[Data records]
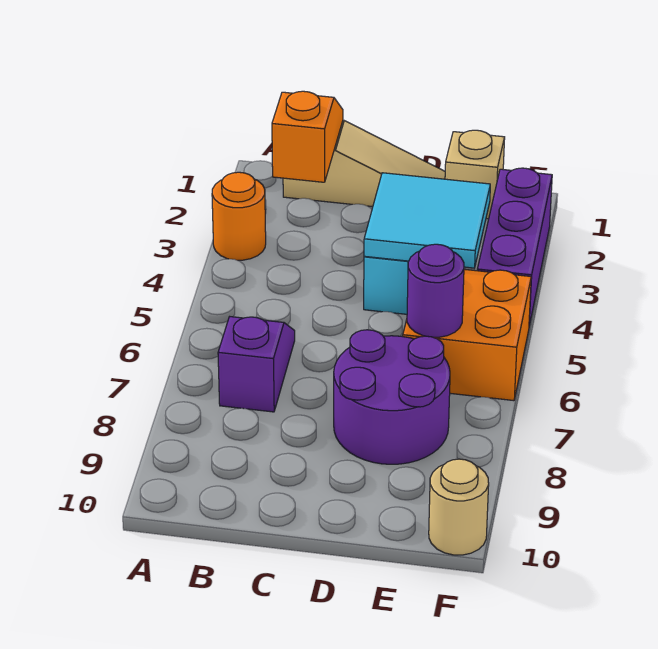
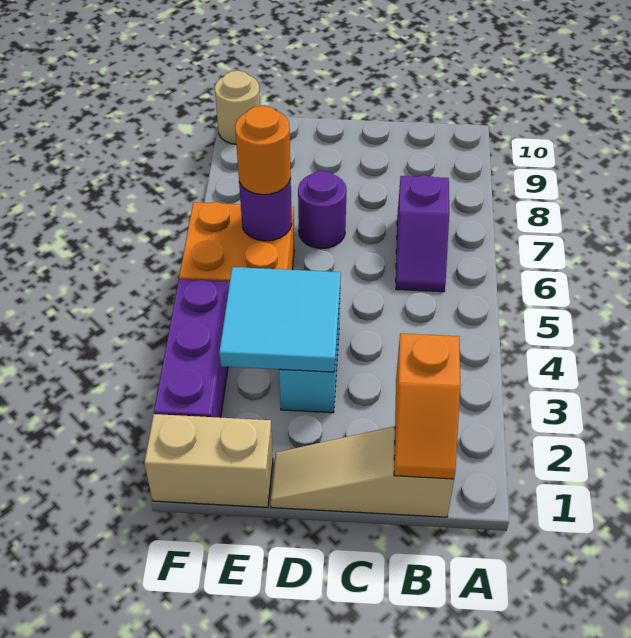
orange round brick A3 level 1 -> orange round brick E6 level 3
purple round brick D7:E8 level 1 -> purple round brick D7 level 1
tan brick E1 level 1 -> tan brick E1:F1 level 1

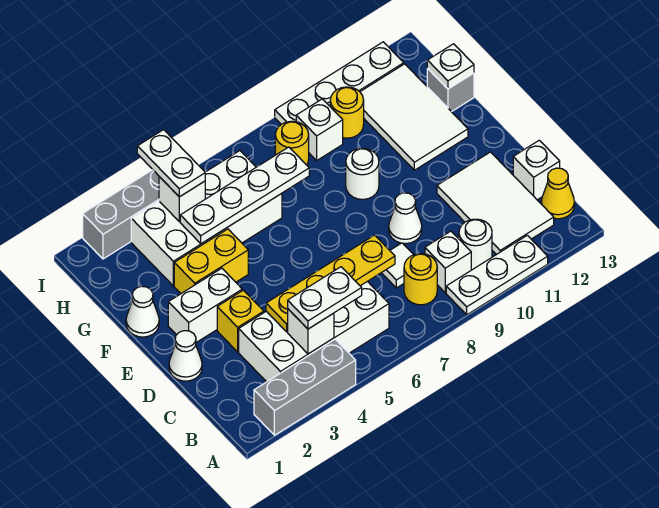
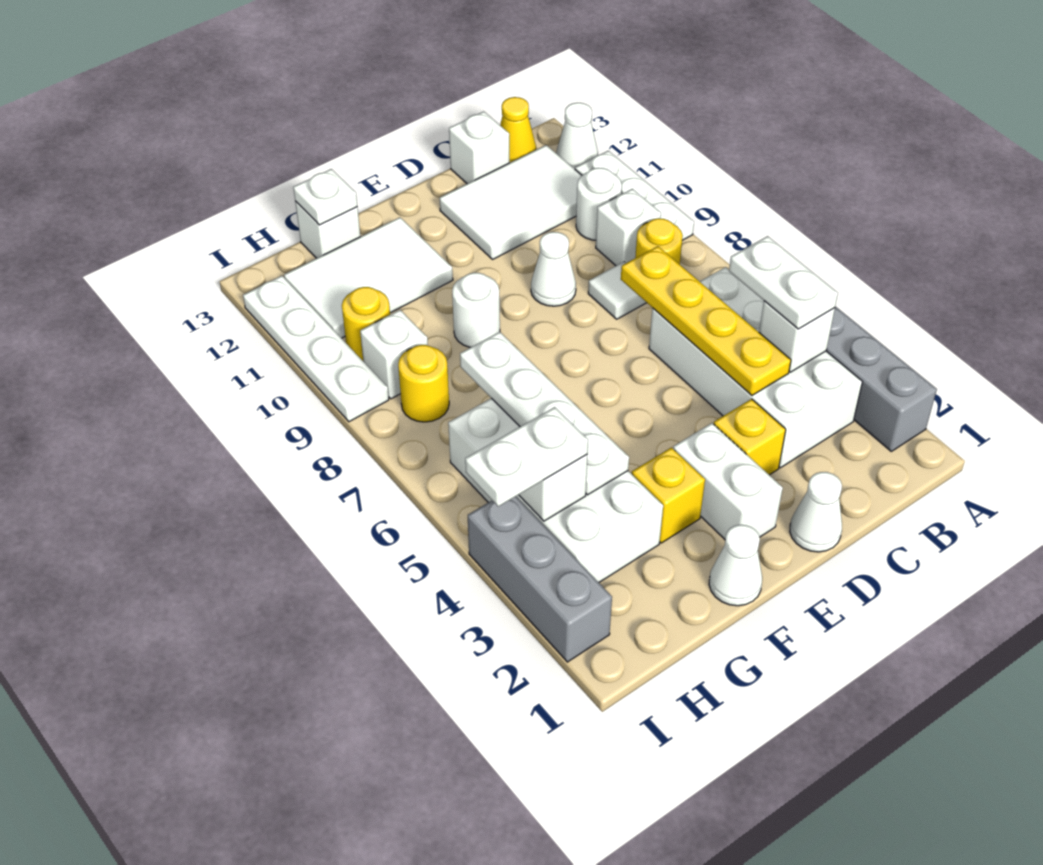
none -> white cone A12 level 1
yellow brick F3:F4 level 1 -> yellow brick F3 level 1
grey brick G13 level 1 -> white brick G13 level 1

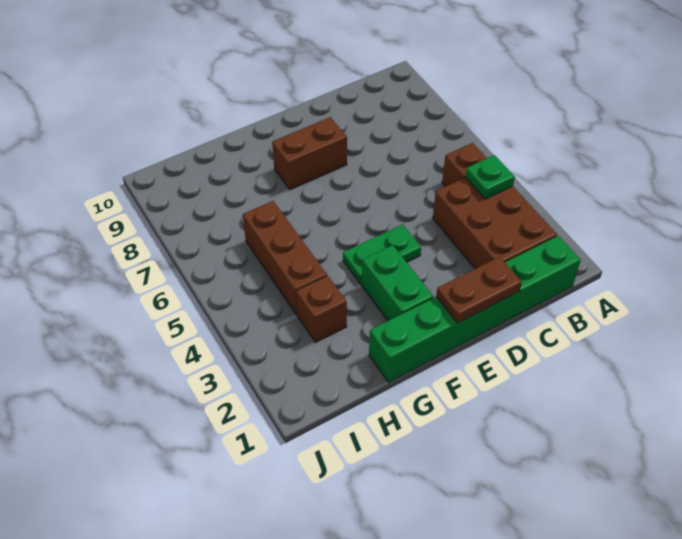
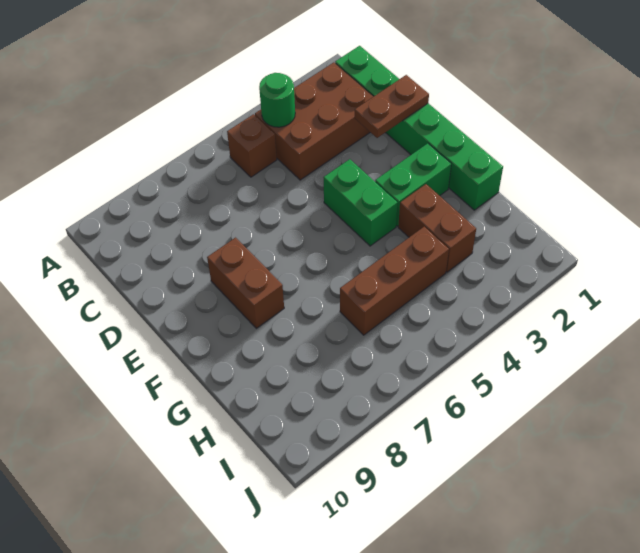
green plate B4 level 2 -> green round brick B4 level 2
brown plate D1:E1 level 2 -> brown plate D1:D2 level 2
green plate E4:F4 level 1 -> green brick E4:F4 level 1
brown brick H3 level 1 -> brown brick G3:H3 level 1

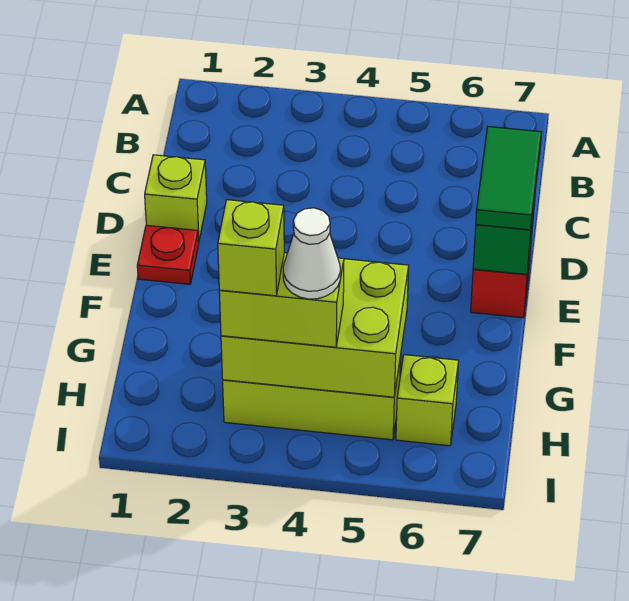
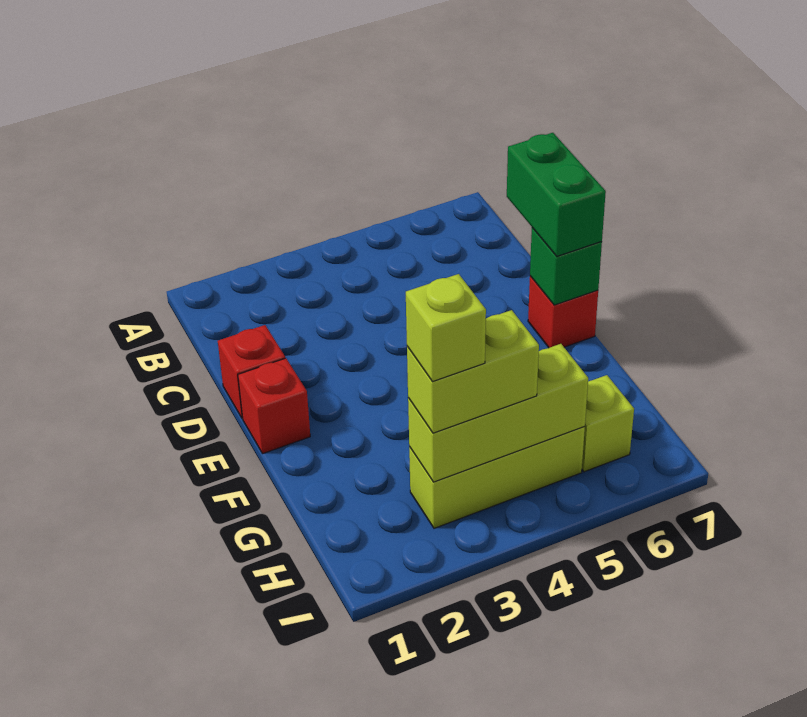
lime brick D1 level 1 -> red brick D1 level 1
green tile D7:E7 level 3 -> green brick D7:E7 level 3
red plate E1 level 1 -> red brick E1 level 1
lime brick G3:H5 level 2 -> lime brick H3:H5 level 2
white cone H4 level 4 -> none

Task statement —
Looking only at the data above, say how many of its lines contain the string "cone", and nothing more.

Result below —
2